### Problem details
An exact transcript of every entry is required, without any of the pictures.

Spatial reasoning data:
* * * * * * * * *
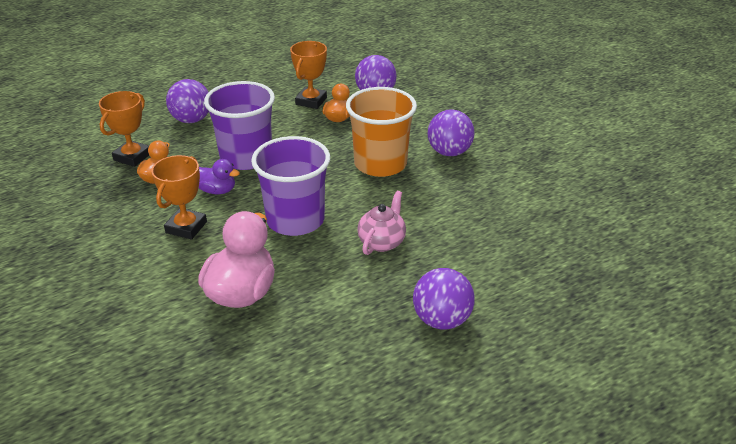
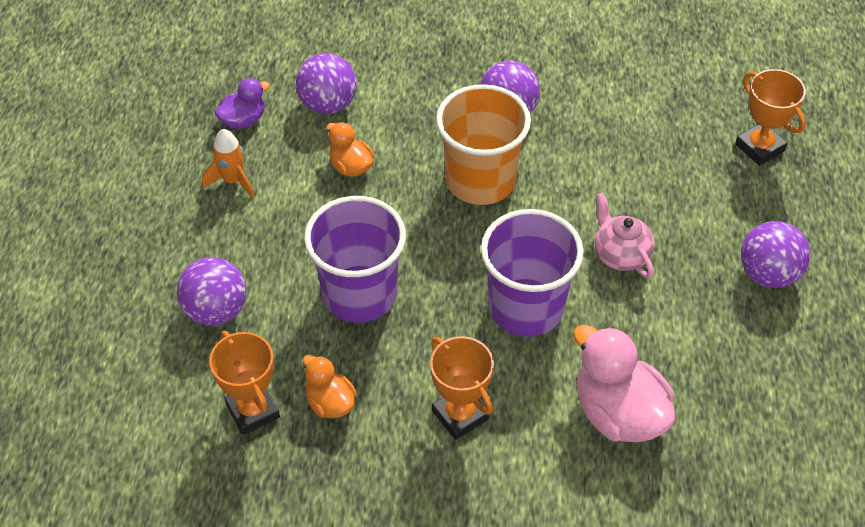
camera: 55 degrees left, 15 degrees up
(217, 190) = (408, 353): purple duck -> purple duck (243, 120)
(286, 90) = (233, 181): none -> orange rocket
(311, 101) = (286, 171): orange trophy -> orange trophy (760, 147)

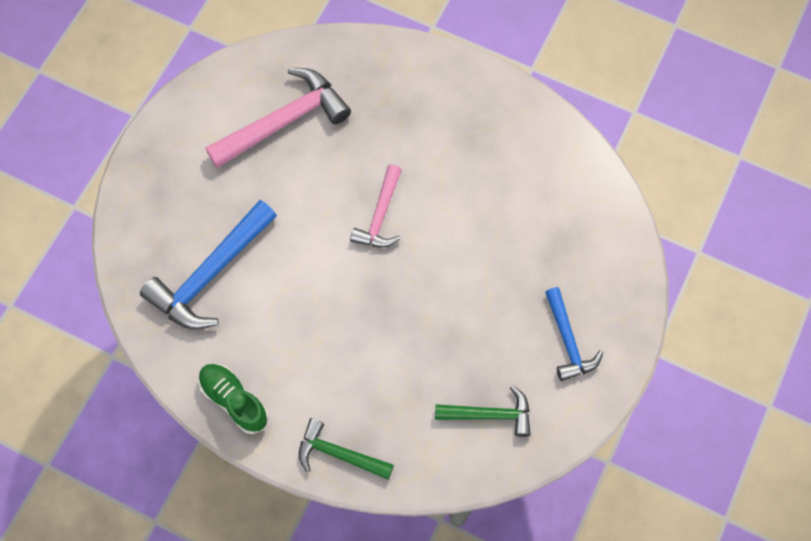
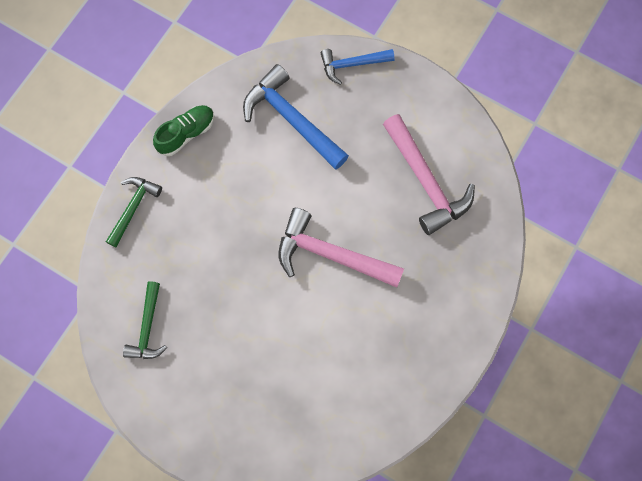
camera: 95 degrees right, 5 degrees up
(380, 215) = (331, 255): pink hammer -> pink hammer, size x1.66
(568, 341) = (201, 401): blue hammer -> blue hammer (352, 64)

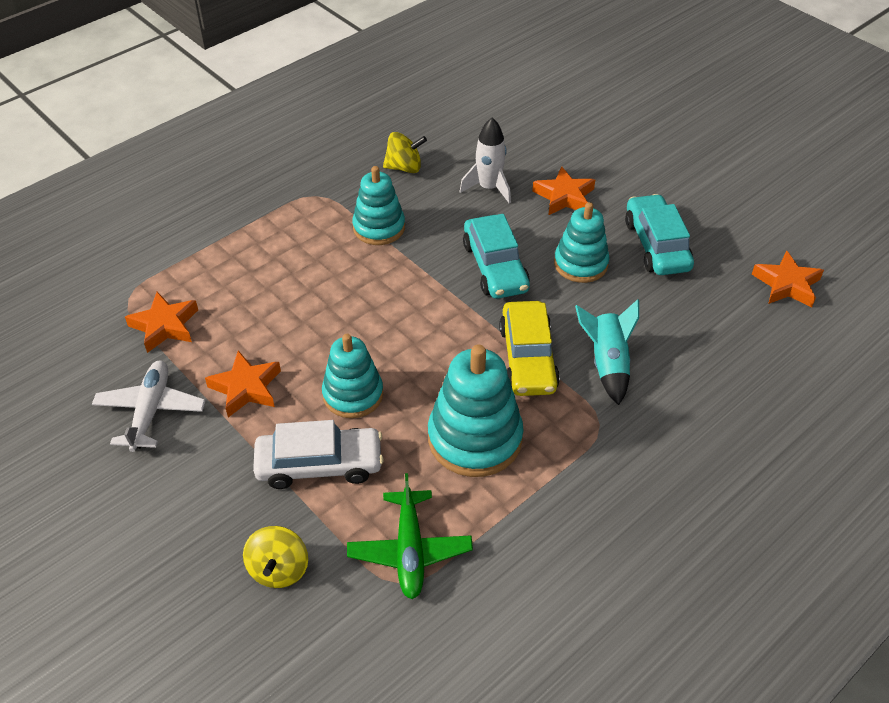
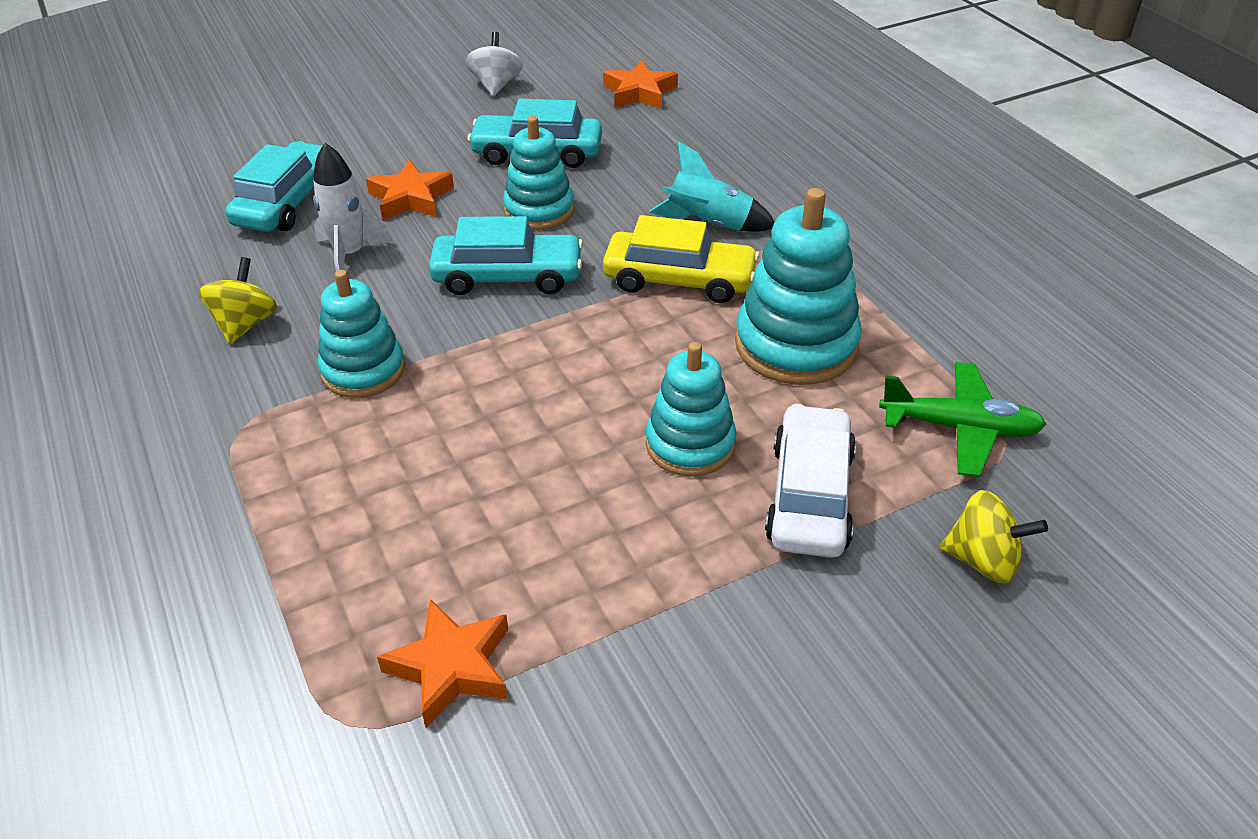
camera: 75 degrees left, 5 degrees down
(151, 411) = (650, 701): white plane -> none
(246, 388) = (639, 564): orange star -> none
(532, 143) = (287, 202): none -> turquoise car
(742, 198) = (496, 85): none -> white spinning top

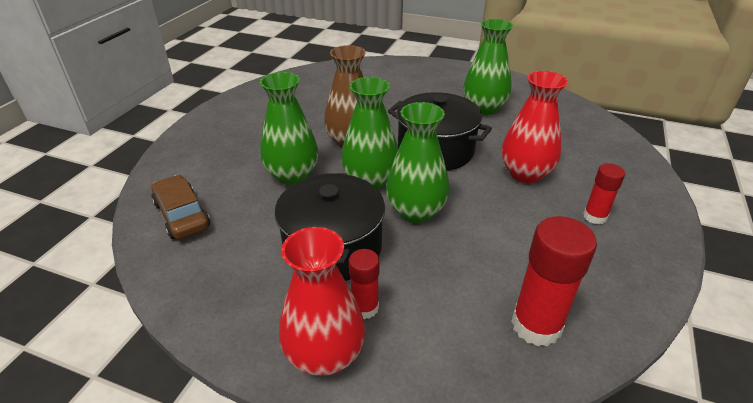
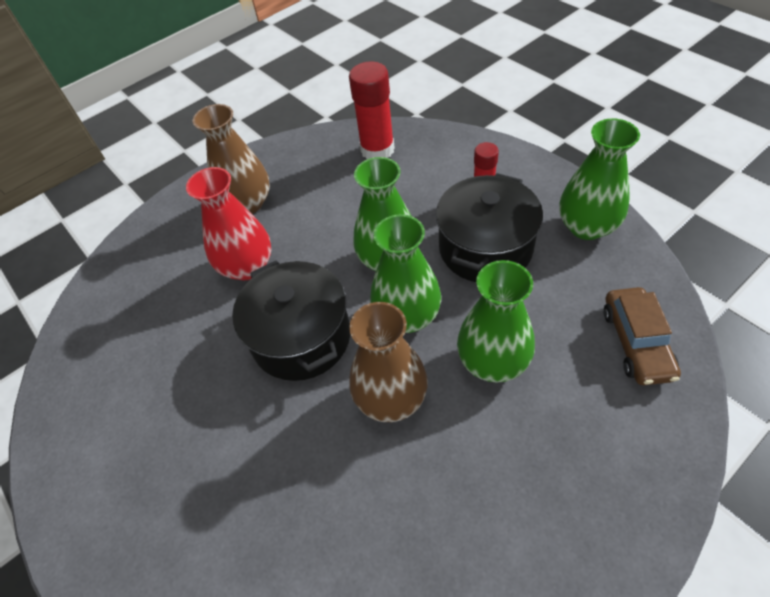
camera: 145 degrees left, 15 degrees up
(325, 354) = (524, 173): red vase -> none
(484, 108) = (167, 397): green vase -> green vase (586, 227)
(595, 216) = (247, 203): red glue stick -> brown vase

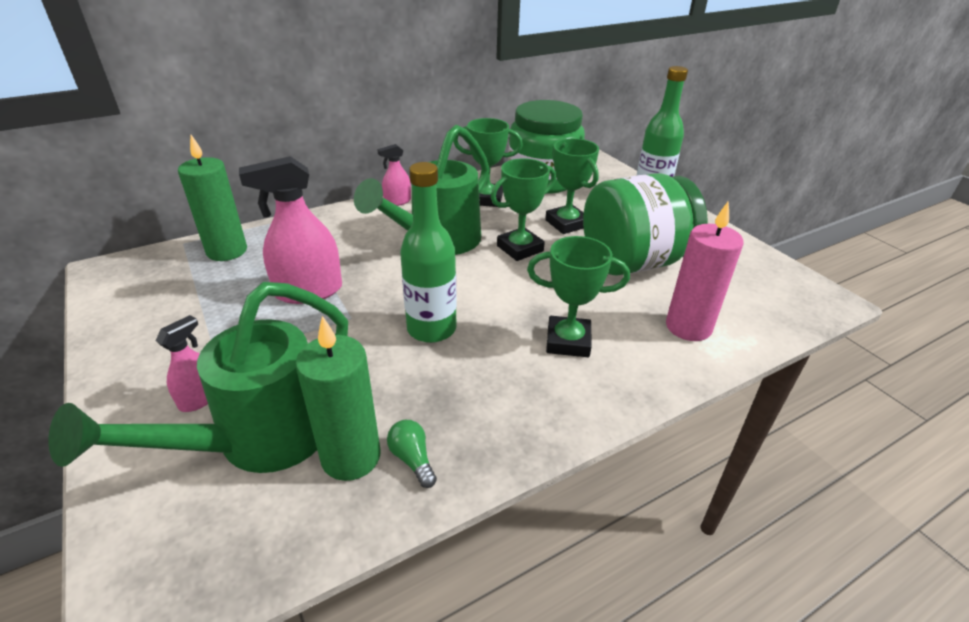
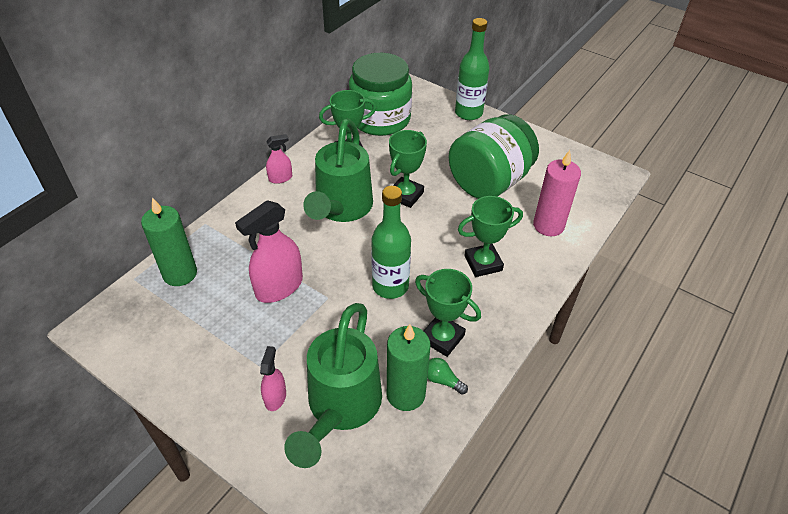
camera: 25 degrees left, 10 degrees up
(397, 201) = (280, 178): pink spray bottle -> pink spray bottle turned 150 degrees counterclockwise
(566, 223) = (424, 160): green trophy -> green trophy (442, 338)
* * * * * * * * *
### Response to this exercise
camera: 55 degrees left, 15 degrees up
(217, 190) = (408, 353): purple duck -> purple duck (243, 120)
(286, 90) = (233, 181): none -> orange rocket
(311, 101) = (286, 171): orange trophy -> orange trophy (760, 147)

camera: 95 degrees right, 5 degrees up
(380, 215) = (331, 255): pink hammer -> pink hammer, size x1.66
(568, 341) = (201, 401): blue hammer -> blue hammer (352, 64)

camera: 75 degrees left, 5 degrees down
(151, 411) = (650, 701): white plane -> none
(246, 388) = (639, 564): orange star -> none
(532, 143) = (287, 202): none -> turquoise car
(742, 198) = (496, 85): none -> white spinning top

camera: 145 degrees left, 15 degrees up
(325, 354) = (524, 173): red vase -> none
(484, 108) = (167, 397): green vase -> green vase (586, 227)
(595, 216) = (247, 203): red glue stick -> brown vase

camera: 25 degrees left, 10 degrees up
(397, 201) = (280, 178): pink spray bottle -> pink spray bottle turned 150 degrees counterclockwise
(566, 223) = (424, 160): green trophy -> green trophy (442, 338)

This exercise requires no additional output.